- [WHAT YOU NEED TO DO] Read the data below line by line and state how many lines hold "pink". Nothing else belongs in the answer.

(Records from a data source)
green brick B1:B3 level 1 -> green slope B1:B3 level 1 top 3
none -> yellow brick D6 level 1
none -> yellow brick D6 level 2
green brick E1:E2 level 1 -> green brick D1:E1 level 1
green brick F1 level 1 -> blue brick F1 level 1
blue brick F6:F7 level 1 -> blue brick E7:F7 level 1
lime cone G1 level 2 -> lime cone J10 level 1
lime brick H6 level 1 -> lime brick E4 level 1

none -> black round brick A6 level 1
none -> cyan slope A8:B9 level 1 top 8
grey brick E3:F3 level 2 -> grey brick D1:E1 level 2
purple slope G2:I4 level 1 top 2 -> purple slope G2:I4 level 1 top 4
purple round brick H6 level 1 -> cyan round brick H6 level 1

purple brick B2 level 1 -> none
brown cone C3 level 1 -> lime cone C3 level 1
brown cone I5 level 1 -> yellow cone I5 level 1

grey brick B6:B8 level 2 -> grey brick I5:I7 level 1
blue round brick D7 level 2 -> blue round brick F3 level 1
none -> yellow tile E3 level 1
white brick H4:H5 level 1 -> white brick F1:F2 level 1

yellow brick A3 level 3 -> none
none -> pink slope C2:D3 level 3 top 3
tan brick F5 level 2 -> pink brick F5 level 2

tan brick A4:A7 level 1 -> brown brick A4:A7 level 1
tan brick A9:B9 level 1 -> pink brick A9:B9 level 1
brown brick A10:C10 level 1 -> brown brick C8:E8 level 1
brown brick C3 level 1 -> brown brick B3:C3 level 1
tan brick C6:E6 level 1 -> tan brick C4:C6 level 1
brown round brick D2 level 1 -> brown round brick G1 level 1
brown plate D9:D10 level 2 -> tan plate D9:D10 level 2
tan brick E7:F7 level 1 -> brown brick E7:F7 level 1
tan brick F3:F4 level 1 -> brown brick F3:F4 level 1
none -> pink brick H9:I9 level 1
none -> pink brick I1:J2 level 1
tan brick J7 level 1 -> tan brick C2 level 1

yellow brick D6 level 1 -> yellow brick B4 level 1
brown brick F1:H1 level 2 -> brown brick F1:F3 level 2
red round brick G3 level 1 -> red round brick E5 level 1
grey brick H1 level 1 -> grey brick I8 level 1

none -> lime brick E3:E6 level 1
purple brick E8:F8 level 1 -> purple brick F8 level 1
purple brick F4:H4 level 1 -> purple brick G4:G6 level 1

- [TASK SOLUTION] 5